++++ Data supplied ++++
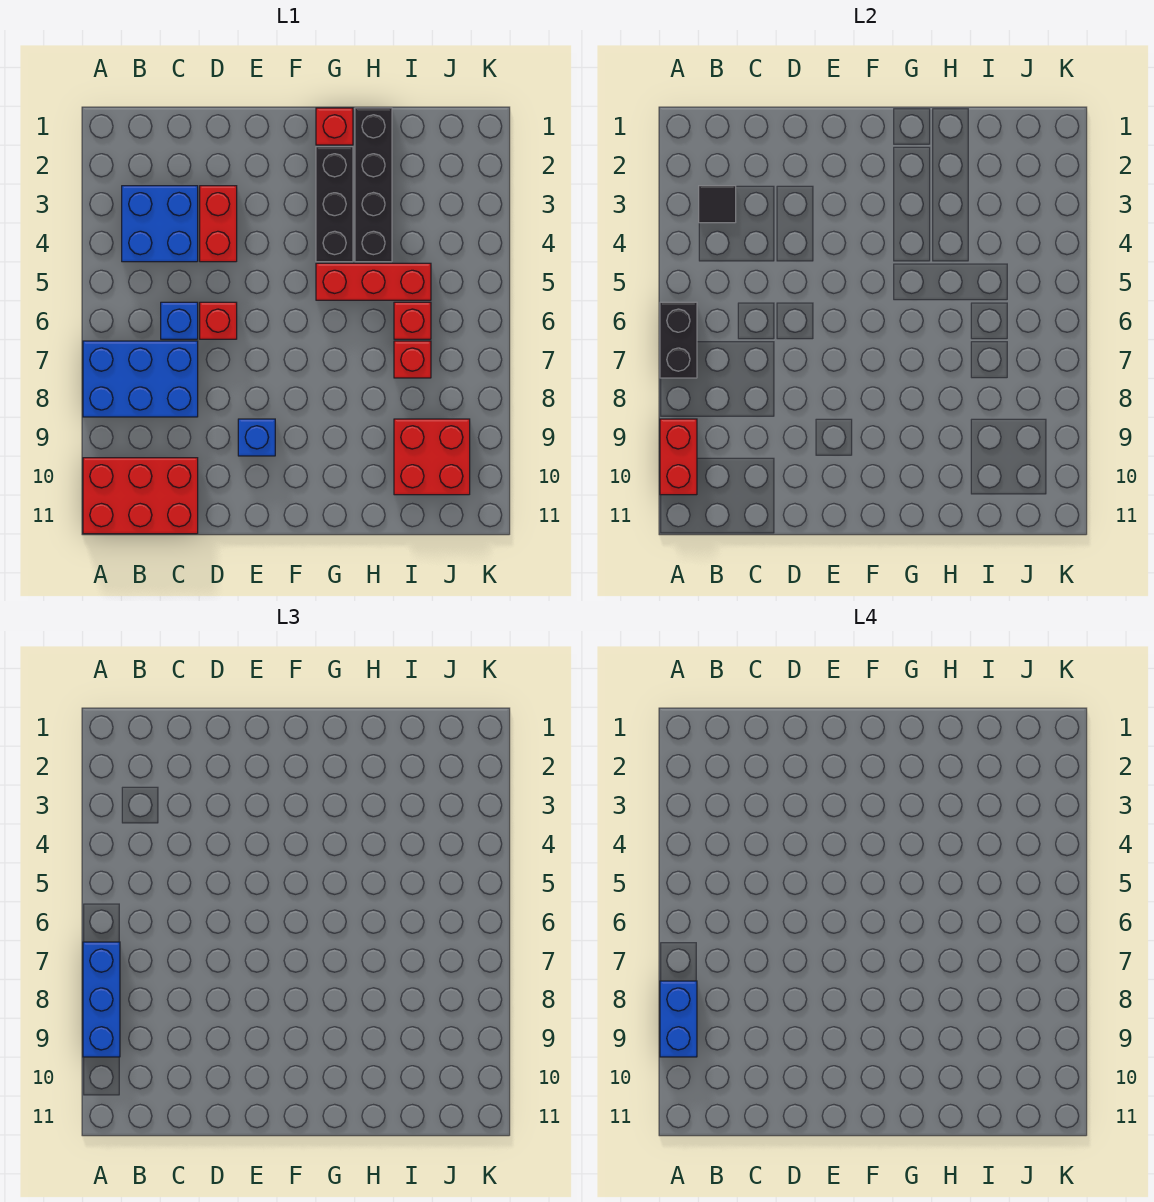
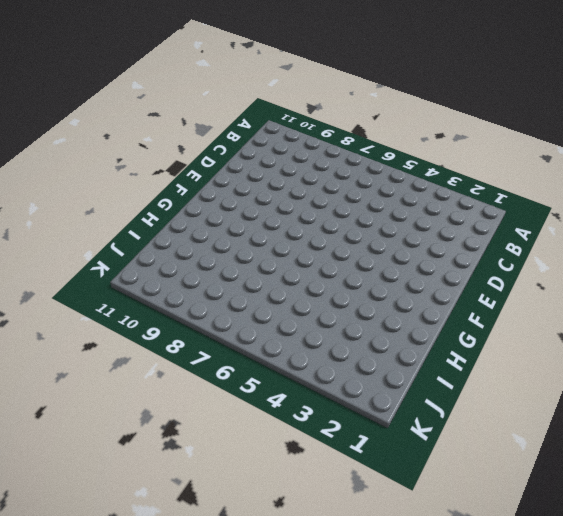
none -> blue brick A7:C8 level 1
none -> red brick A10:C11 level 1
none -> blue brick B3:C4 level 1

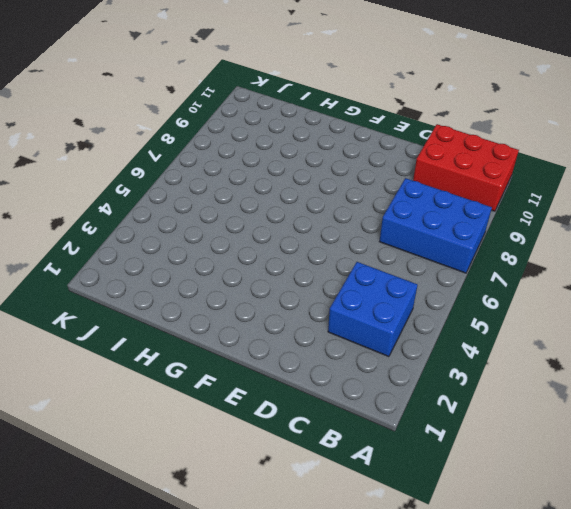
none -> blue brick C6 level 1
none -> red brick D3:D4 level 1
none -> red brick D6 level 1

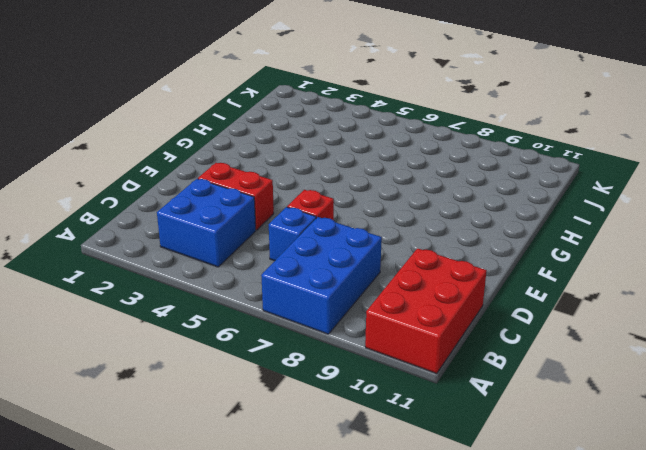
none -> blue brick E9 level 1
none -> red brick G1 level 1
none -> black brick G2:G4 level 1

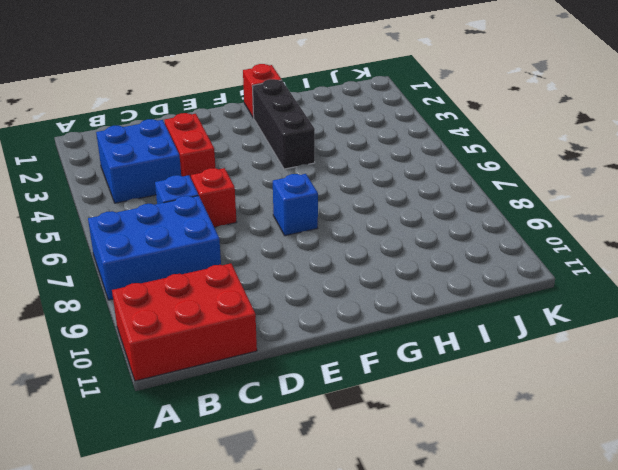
blue brick F7 level 1 -> blue brick E9 level 1
none -> red brick G5:I5 level 1
none -> black brick H1:H4 level 1
none -> red brick I6 level 1

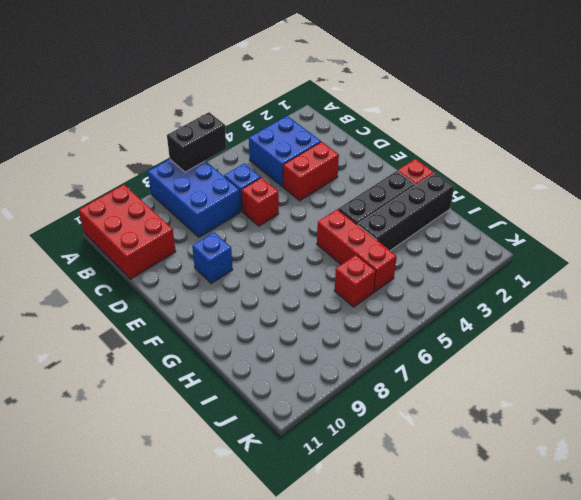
none -> red brick I7 level 1
none -> red brick I9:J10 level 1
none -> red brick A9:A10 level 2

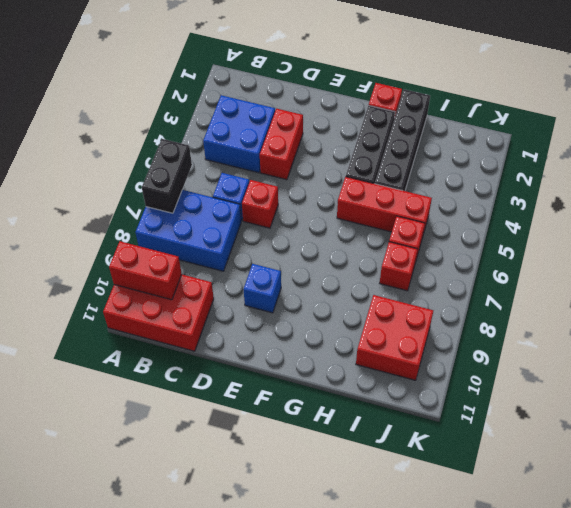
red brick A10:B10 level 2 -> red brick A9:A10 level 2
none -> black tile B3 level 2
none -> blue brick A7:A9 level 3
none -> blue brick A8:A9 level 4

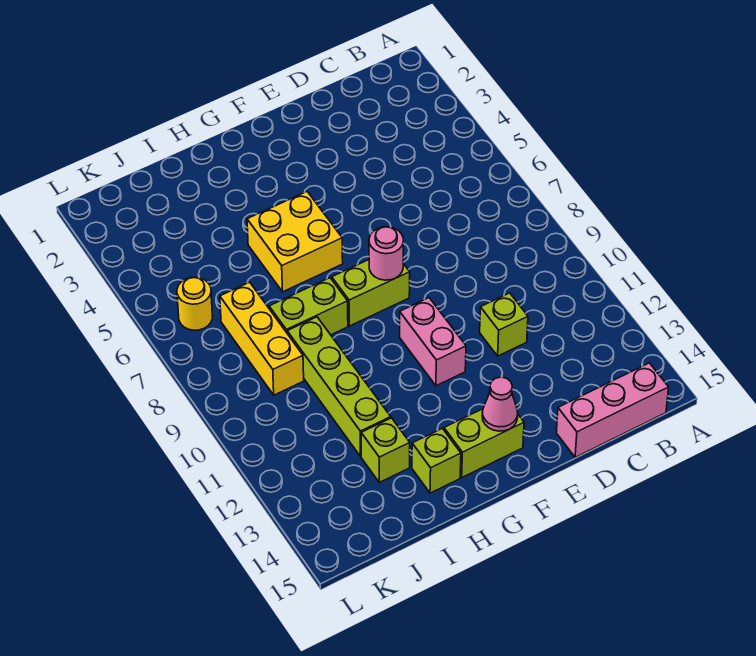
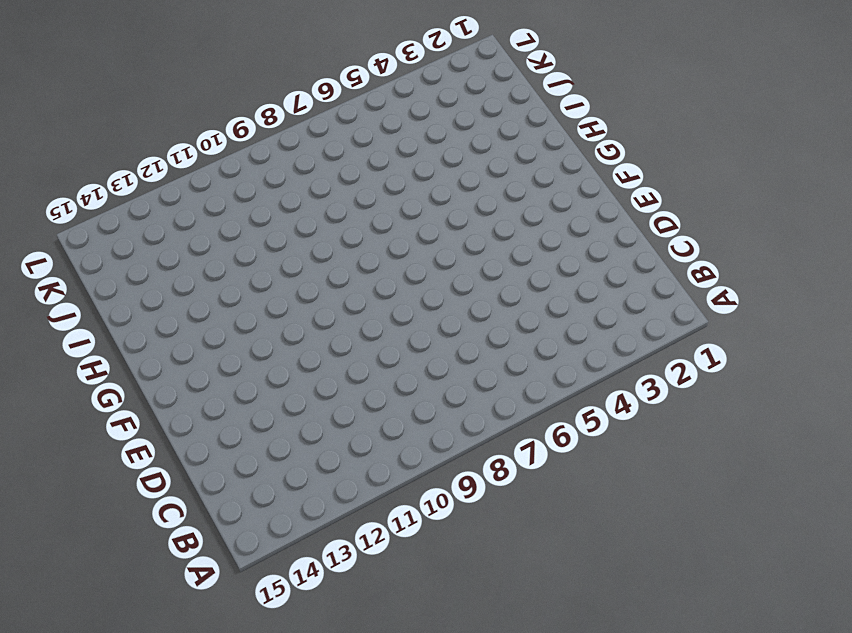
none -> pink brick B15:D15 level 1
none -> lime brick D11 level 1
none -> lime brick F8:G8 level 1

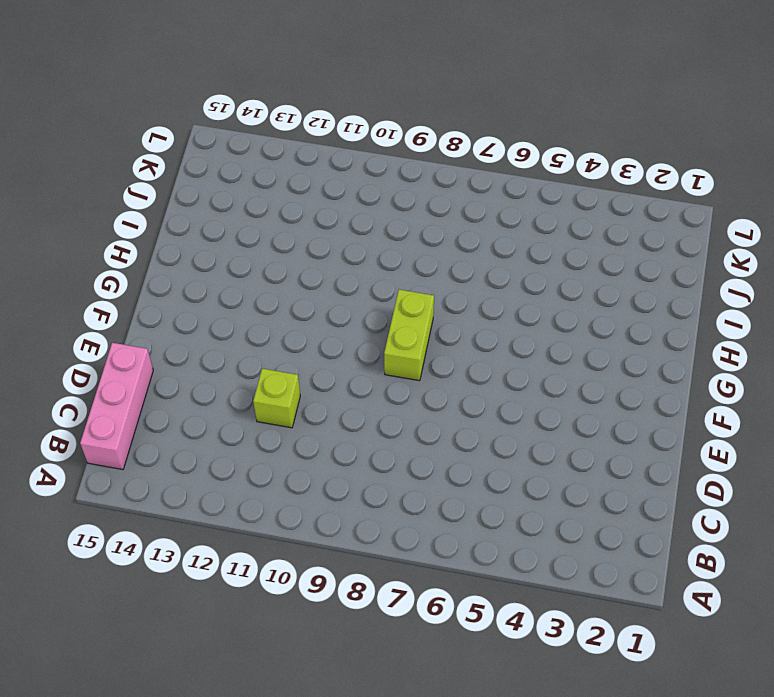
none -> pink brick F10:F11 level 1
none -> lime brick F14:G14 level 1
none -> yellow brick G5:H6 level 1

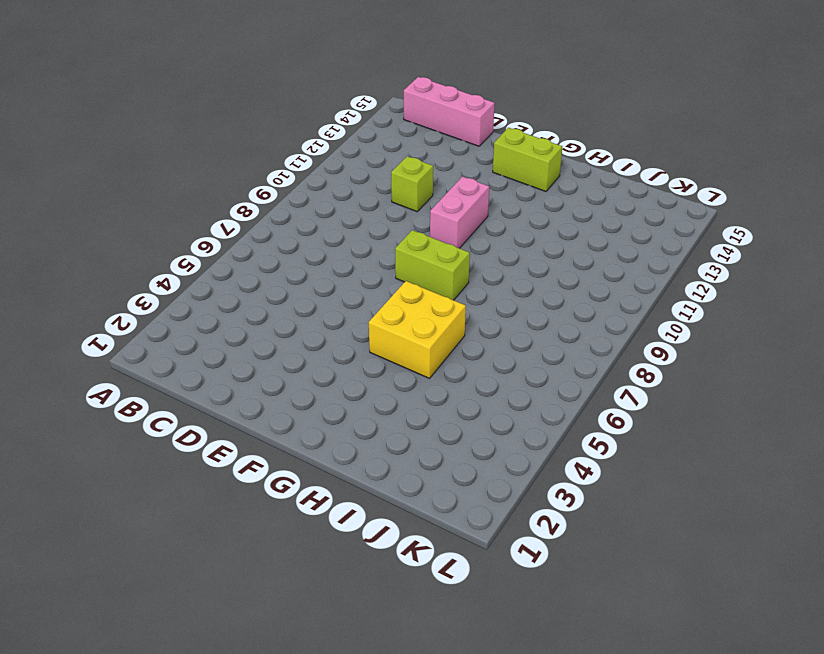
none -> lime brick H8:I8 level 1
none -> lime brick H14 level 1
none -> lime brick I9:I12 level 1

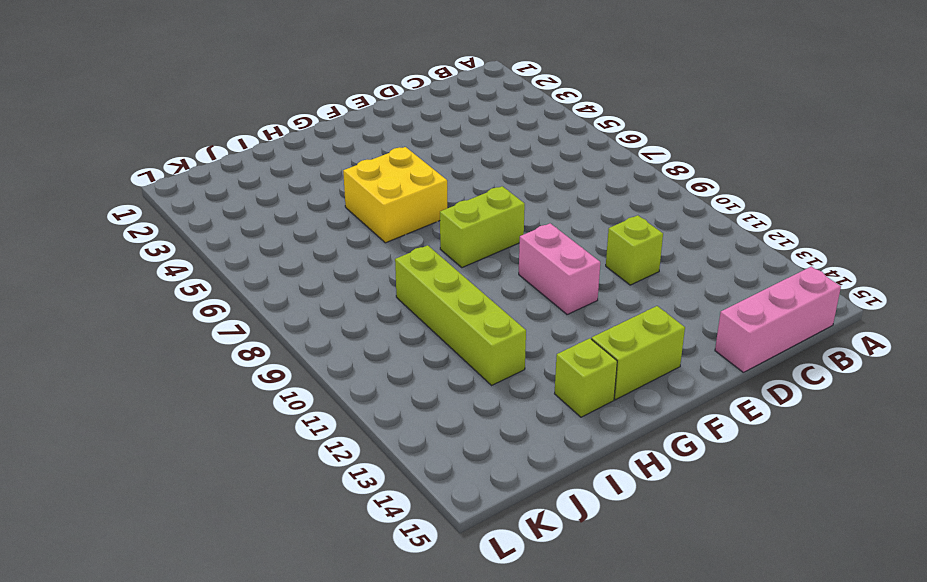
none -> lime brick H8:I8 level 1
none -> lime brick I13 level 1
none -> yellow brick J7:J9 level 1

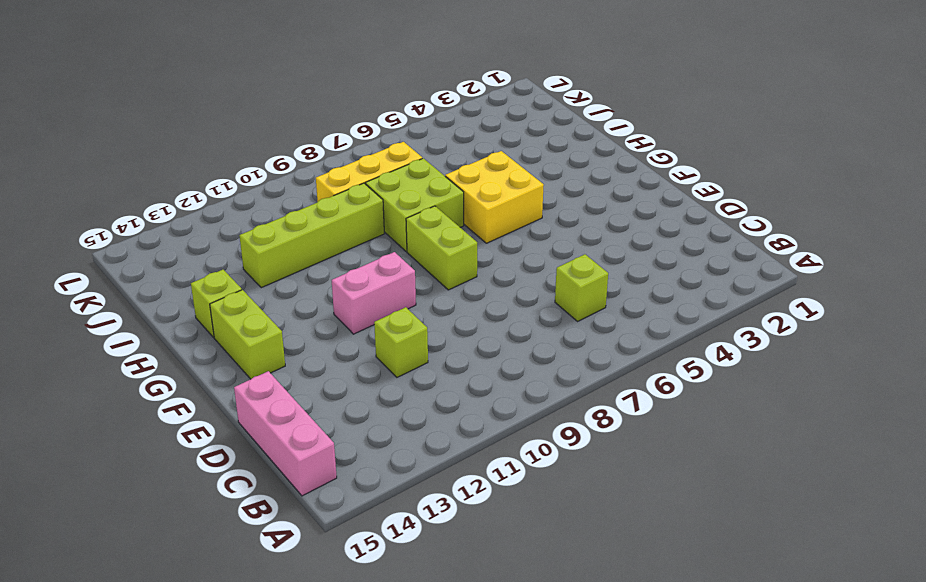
lime brick C6 level 1 -> lime brick I13 level 1
lime brick H7:I8 level 1 -> lime brick H8:I8 level 1
none -> yellow round brick K6 level 1
none -> pink round brick F8 level 2
none -> pink cone F14 level 2

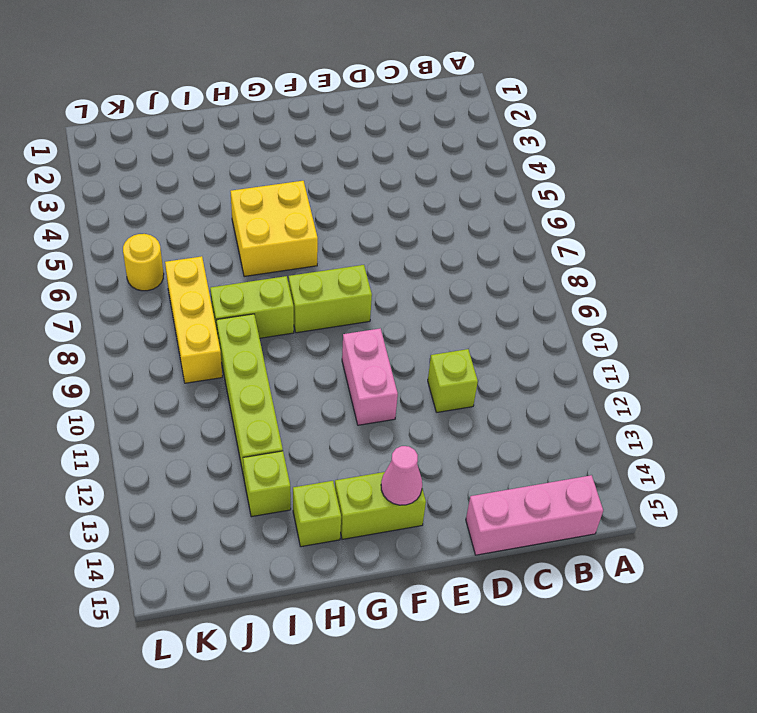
none -> pink round brick F8 level 2

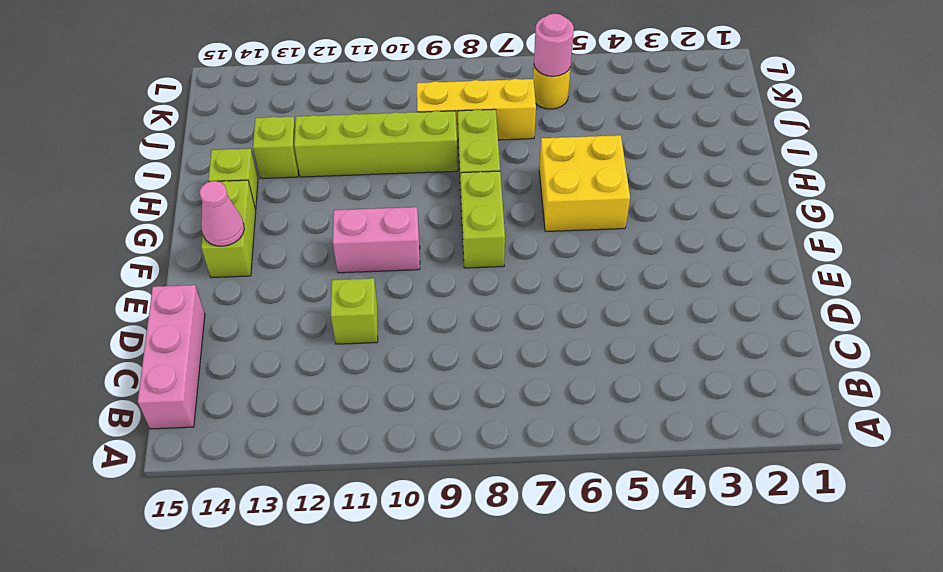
pink round brick K6 level 2 -> pink round brick F8 level 2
++++
Try it.
Set the material above down again word for word. Include none of its pictures.

Exercise answer.
none -> blue brick A7:C8 level 1
none -> red brick A10:C11 level 1
none -> blue brick B3:C4 level 1

none -> blue brick C6 level 1
none -> red brick D3:D4 level 1
none -> red brick D6 level 1

none -> blue brick E9 level 1
none -> red brick G1 level 1
none -> black brick G2:G4 level 1

blue brick F7 level 1 -> blue brick E9 level 1
none -> red brick G5:I5 level 1
none -> black brick H1:H4 level 1
none -> red brick I6 level 1

none -> red brick I7 level 1
none -> red brick I9:J10 level 1
none -> red brick A9:A10 level 2

red brick A10:B10 level 2 -> red brick A9:A10 level 2
none -> black tile B3 level 2
none -> blue brick A7:A9 level 3
none -> blue brick A8:A9 level 4

none -> pink brick B15:D15 level 1
none -> lime brick D11 level 1
none -> lime brick F8:G8 level 1

none -> pink brick F10:F11 level 1
none -> lime brick F14:G14 level 1
none -> yellow brick G5:H6 level 1

none -> lime brick H8:I8 level 1
none -> lime brick H14 level 1
none -> lime brick I9:I12 level 1

none -> lime brick H8:I8 level 1
none -> lime brick I13 level 1
none -> yellow brick J7:J9 level 1

lime brick C6 level 1 -> lime brick I13 level 1
lime brick H7:I8 level 1 -> lime brick H8:I8 level 1
none -> yellow round brick K6 level 1
none -> pink round brick F8 level 2
none -> pink cone F14 level 2

none -> pink round brick F8 level 2

pink round brick K6 level 2 -> pink round brick F8 level 2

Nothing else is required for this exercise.